Work order:
Everything from the line containing "(691, 522) = (763, 140): none -> red apple" through the line containing "(716, 460) = (700, 129): yellow" in the listing below should be copied exactly, and nothing more.

Extracted material:
***

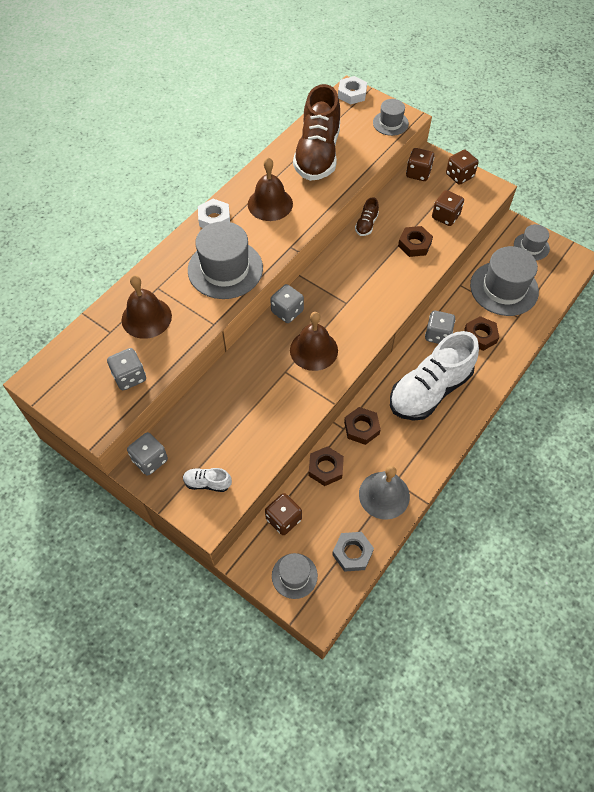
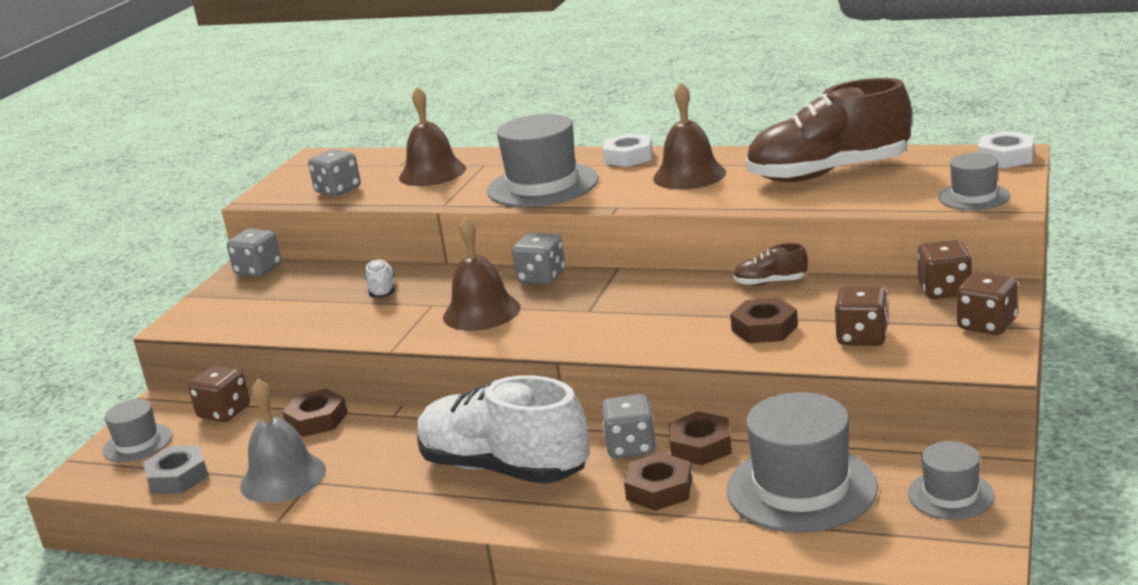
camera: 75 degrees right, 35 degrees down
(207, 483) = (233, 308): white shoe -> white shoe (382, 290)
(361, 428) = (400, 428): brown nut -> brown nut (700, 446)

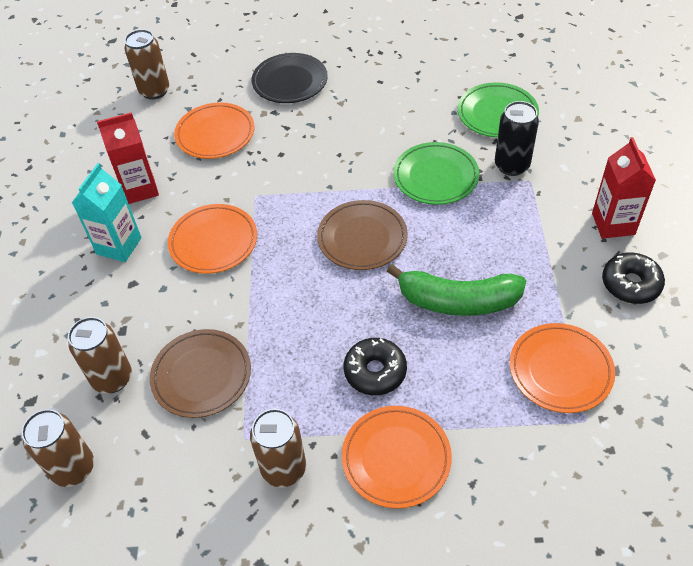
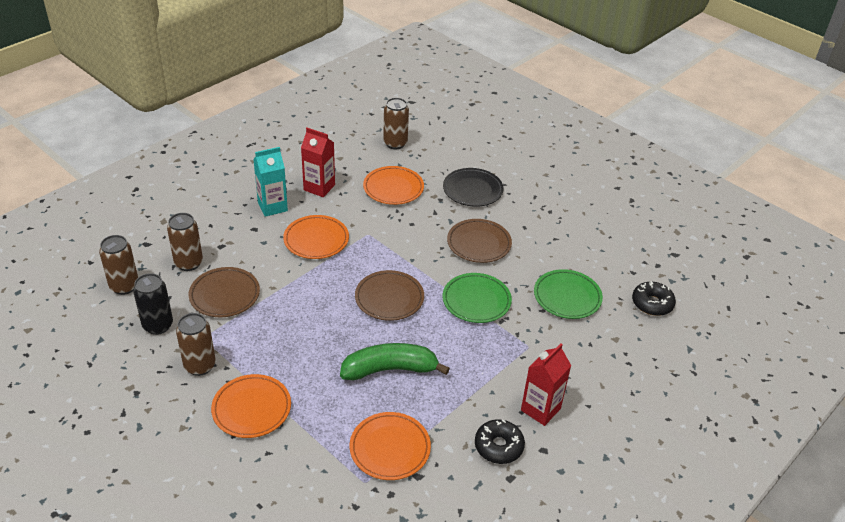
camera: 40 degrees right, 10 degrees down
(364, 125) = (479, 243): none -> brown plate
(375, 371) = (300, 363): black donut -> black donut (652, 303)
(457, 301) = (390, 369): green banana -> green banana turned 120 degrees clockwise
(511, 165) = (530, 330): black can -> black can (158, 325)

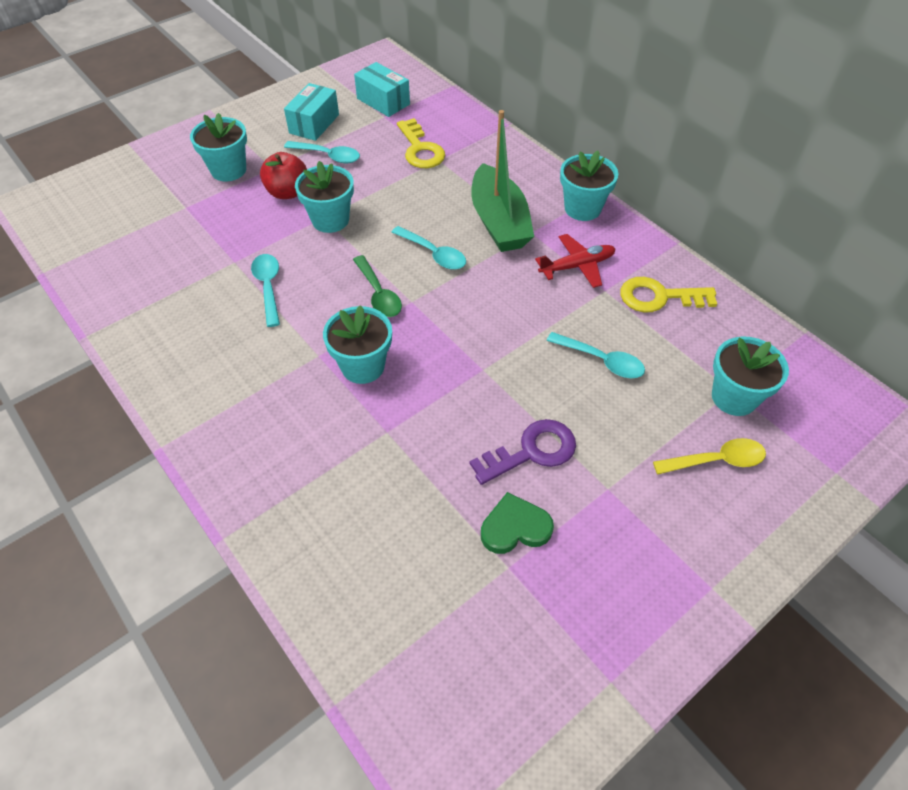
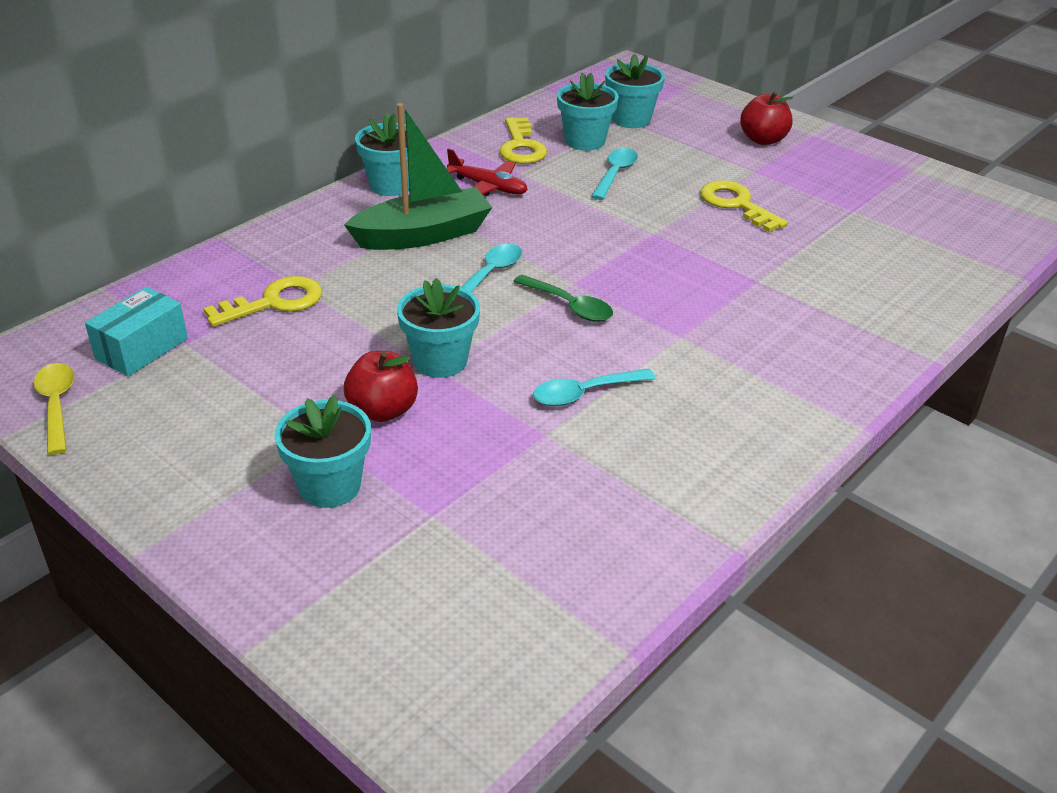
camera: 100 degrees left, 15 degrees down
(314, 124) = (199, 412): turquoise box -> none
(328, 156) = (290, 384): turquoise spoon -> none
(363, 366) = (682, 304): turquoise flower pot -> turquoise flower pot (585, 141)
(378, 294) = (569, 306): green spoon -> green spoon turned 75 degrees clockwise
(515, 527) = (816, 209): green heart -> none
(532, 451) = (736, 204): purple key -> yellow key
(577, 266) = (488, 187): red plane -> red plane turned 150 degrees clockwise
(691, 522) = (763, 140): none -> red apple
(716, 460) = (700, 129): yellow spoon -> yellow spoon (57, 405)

***

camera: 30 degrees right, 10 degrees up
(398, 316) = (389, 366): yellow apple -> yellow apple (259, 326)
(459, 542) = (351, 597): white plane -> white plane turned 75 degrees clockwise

***

Reply to the task:
(691, 522) = (763, 140): none -> red apple
(716, 460) = (700, 129): yellow spoon -> yellow spoon (57, 405)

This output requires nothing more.